ABOUT THIS EXERCISE: The result should be an exact copy of every record, with no pictures kept.

= Beginning of Section =

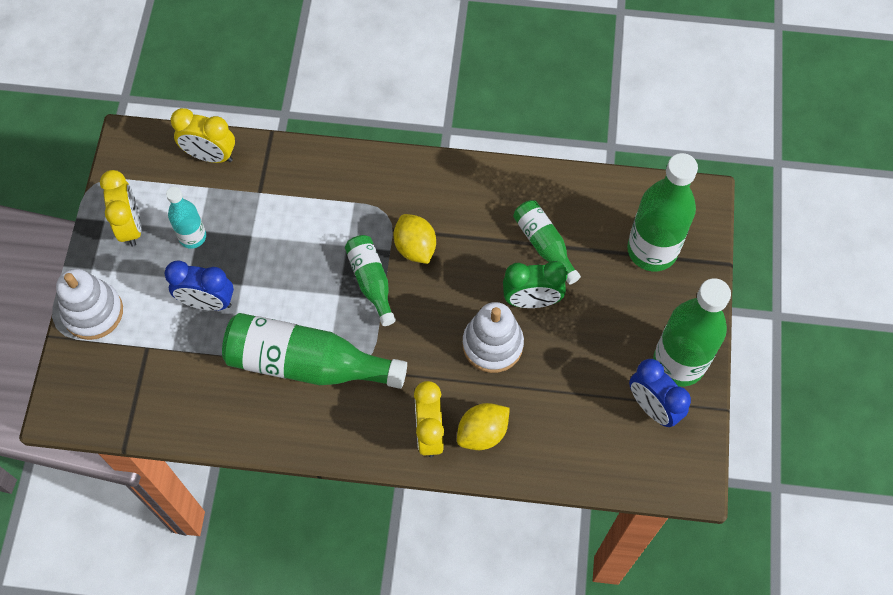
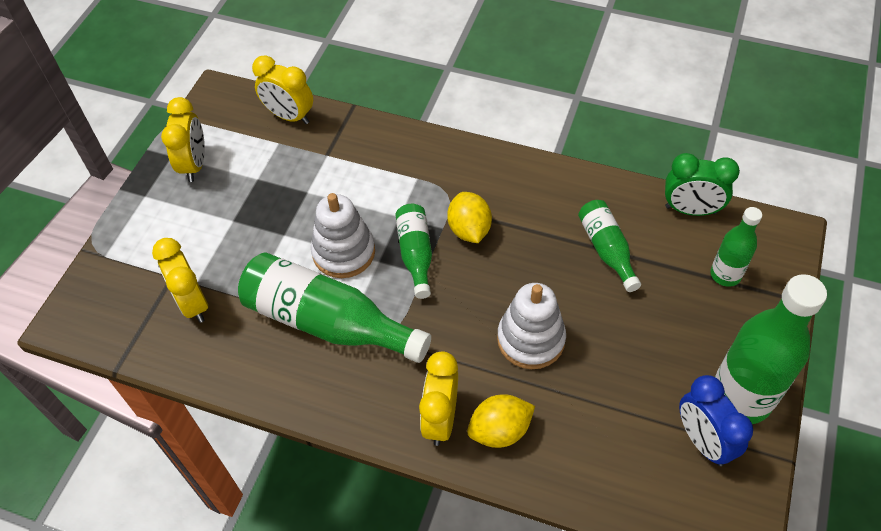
camera: 15 degrees right, 10 degrees down
(93, 312) = (132, 235): white stacking toy -> white stacking toy (344, 252)
(175, 369) = (193, 303): none -> yellow clock
(192, 237) = (250, 183): turquoise bottle -> none
(207, 302) = (245, 245): blue clock -> none
(531, 300) = (583, 302): green clock -> green clock (690, 210)
(652, 250) = (725, 275): green bottle -> green bottle, size x0.55

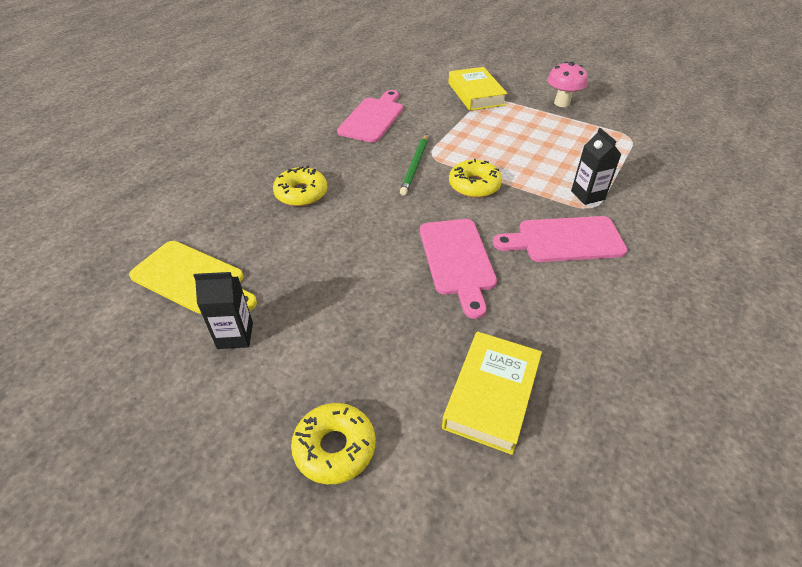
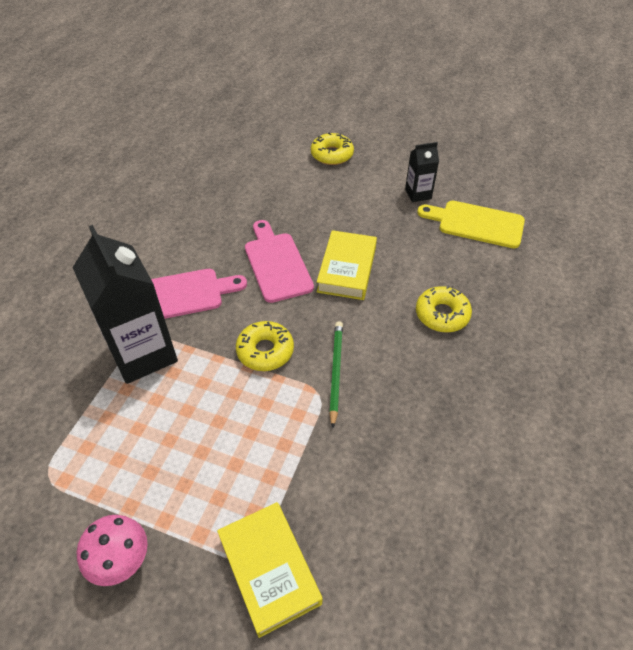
camera: 170 degrees right, 5 degrees up
(372, 118) = (418, 464): pink cutting board -> none
(491, 395) = (250, 184): yellow book -> yellow book (347, 269)
(587, 195) = (143, 354): black carton -> black carton, size x2.04

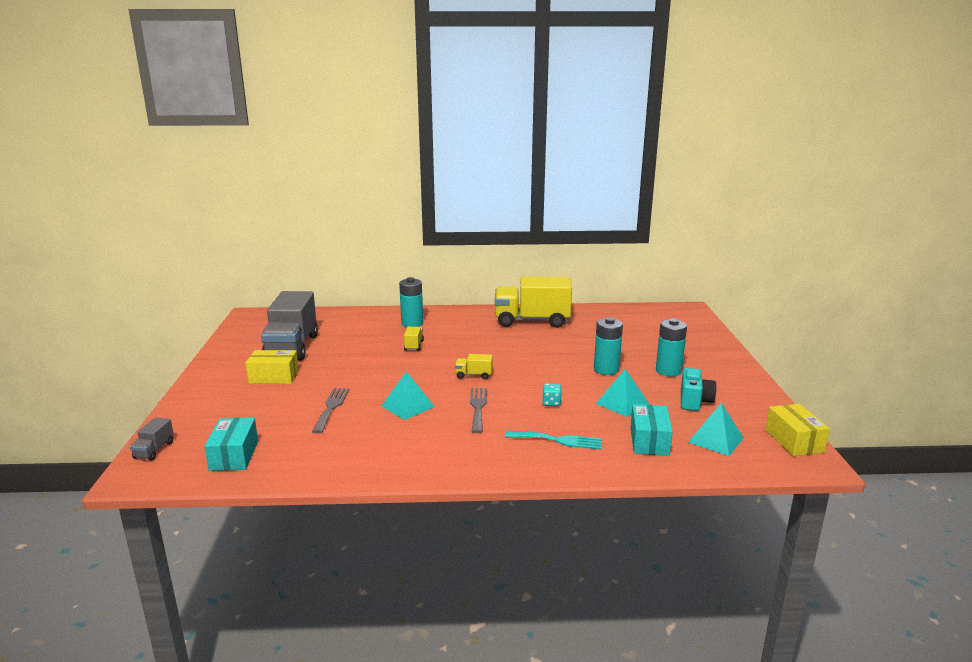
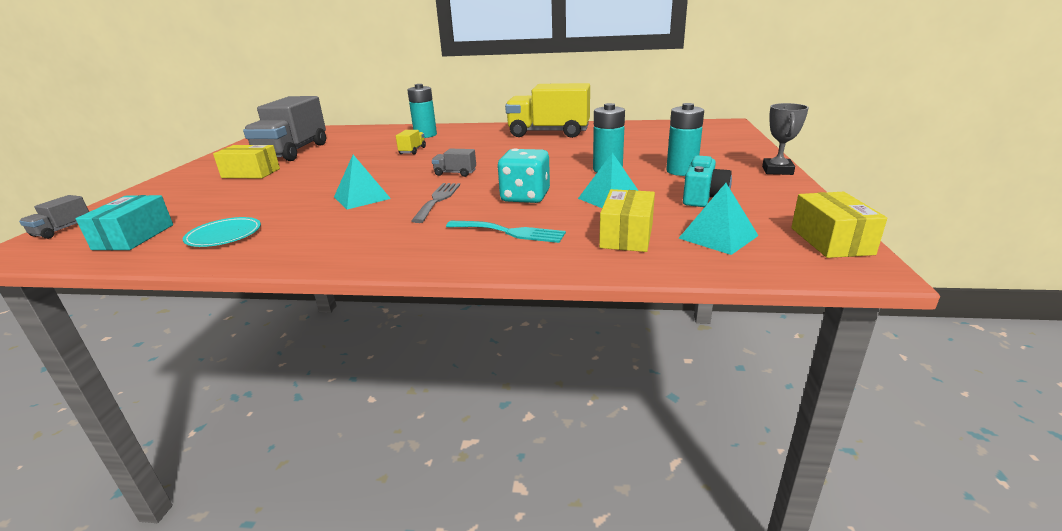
camera: 10 degrees right, 5 degrees up
(317, 451) = (224, 235): none -> turquoise plate
(331, 408) = (280, 198): grey fork -> none
(473, 375) = (455, 173): yellow truck -> grey truck
(551, 403) = (525, 197): turquoise dice -> turquoise dice, size x2.03
(649, 441) = (626, 236): turquoise box -> yellow box
(744, 369) = (777, 170): none -> grey trophy

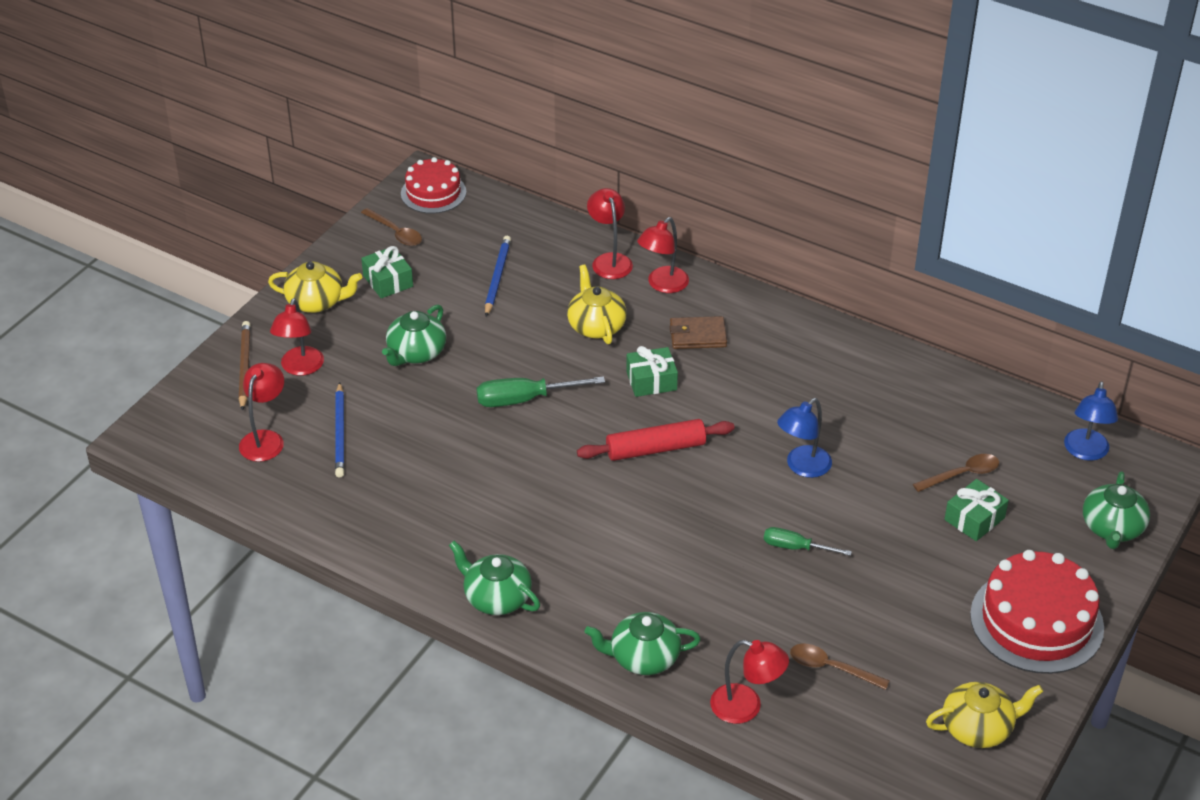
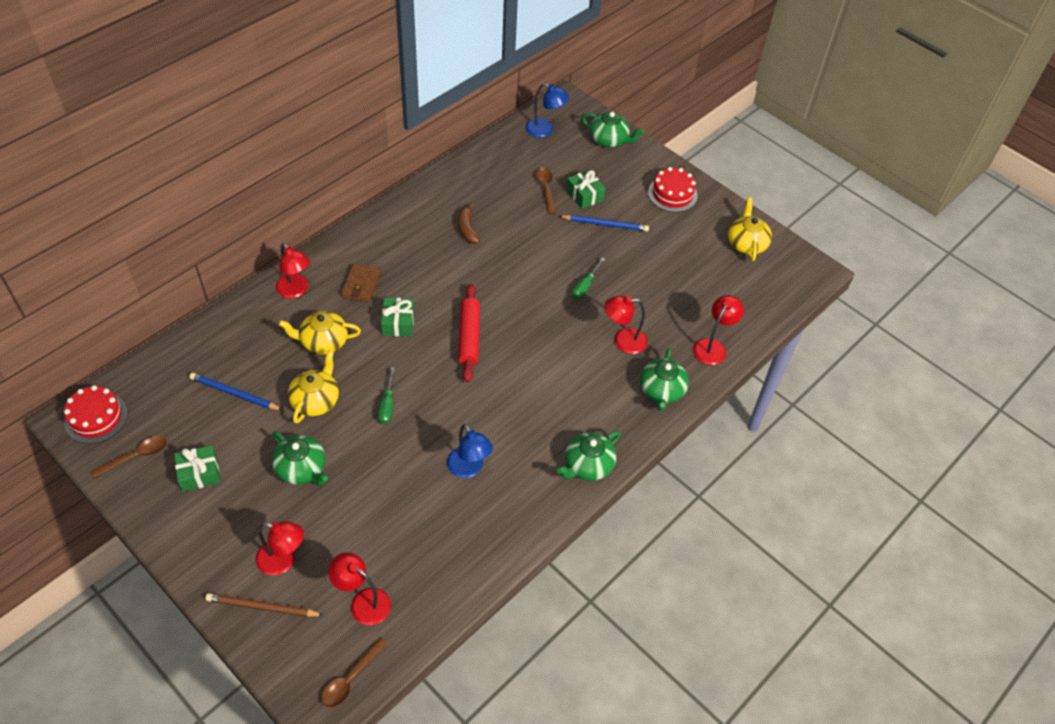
camera: 80 degrees left, 10 degrees up
(316, 302) = (200, 534): yellow teapot -> yellow teapot (316, 400)
(340, 433) = (377, 541): blue pencil -> blue pencil (605, 224)
(524, 399) = (387, 405): green screwdriver -> green screwdriver, size x0.64
(609, 260) = (251, 316): red lamp -> red lamp (623, 341)
(802, 467) = (514, 263): blue lamp -> blue lamp (469, 469)
(831, 668) = (689, 296): brown spoon -> brown spoon (350, 678)
(841, 410) = (467, 229): none -> brown banana
(1036, 621) = (672, 194): red cake -> red cake, size x0.62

= End of Section =

EXPECTED ANSWER:
camera: 15 degrees right, 10 degrees down
(93, 312) = (132, 235): white stacking toy -> white stacking toy (344, 252)
(175, 369) = (193, 303): none -> yellow clock
(192, 237) = (250, 183): turquoise bottle -> none
(207, 302) = (245, 245): blue clock -> none
(531, 300) = (583, 302): green clock -> green clock (690, 210)
(652, 250) = (725, 275): green bottle -> green bottle, size x0.55

camera: 170 degrees right, 5 degrees up
(372, 118) = (418, 464): pink cutting board -> none
(491, 395) = (250, 184): yellow book -> yellow book (347, 269)
(587, 195) = (143, 354): black carton -> black carton, size x2.04

camera: 10 degrees right, 5 degrees up
(317, 451) = (224, 235): none -> turquoise plate
(331, 408) = (280, 198): grey fork -> none
(473, 375) = (455, 173): yellow truck -> grey truck
(551, 403) = (525, 197): turquoise dice -> turquoise dice, size x2.03
(649, 441) = (626, 236): turquoise box -> yellow box
(744, 369) = (777, 170): none -> grey trophy

camera: 80 degrees left, 10 degrees up
(316, 302) = (200, 534): yellow teapot -> yellow teapot (316, 400)
(340, 433) = (377, 541): blue pencil -> blue pencil (605, 224)
(524, 399) = (387, 405): green screwdriver -> green screwdriver, size x0.64
(609, 260) = (251, 316): red lamp -> red lamp (623, 341)
(802, 467) = (514, 263): blue lamp -> blue lamp (469, 469)
(831, 668) = (689, 296): brown spoon -> brown spoon (350, 678)
(841, 410) = (467, 229): none -> brown banana
(1036, 621) = (672, 194): red cake -> red cake, size x0.62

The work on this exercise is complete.